Exercise description: As the answer, set down the lines below from the one containing "JP3 pin 2: BUS_B -> BUS_A" through the one containing "V3: 15V (plus", exactly and inclusively, and no others.

Records shown:

*** Begin section ***

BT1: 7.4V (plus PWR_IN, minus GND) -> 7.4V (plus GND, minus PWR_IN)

*** End section ***
*** Begin section ***

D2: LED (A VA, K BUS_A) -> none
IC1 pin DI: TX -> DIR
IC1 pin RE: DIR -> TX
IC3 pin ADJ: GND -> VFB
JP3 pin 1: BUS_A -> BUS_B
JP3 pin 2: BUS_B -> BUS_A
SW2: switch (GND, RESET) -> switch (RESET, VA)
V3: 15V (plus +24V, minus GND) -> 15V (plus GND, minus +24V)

*** End section ***

Problem solution:
JP3 pin 2: BUS_B -> BUS_A
SW2: switch (GND, RESET) -> switch (RESET, VA)
V3: 15V (plus +24V, minus GND) -> 15V (plus GND, minus +24V)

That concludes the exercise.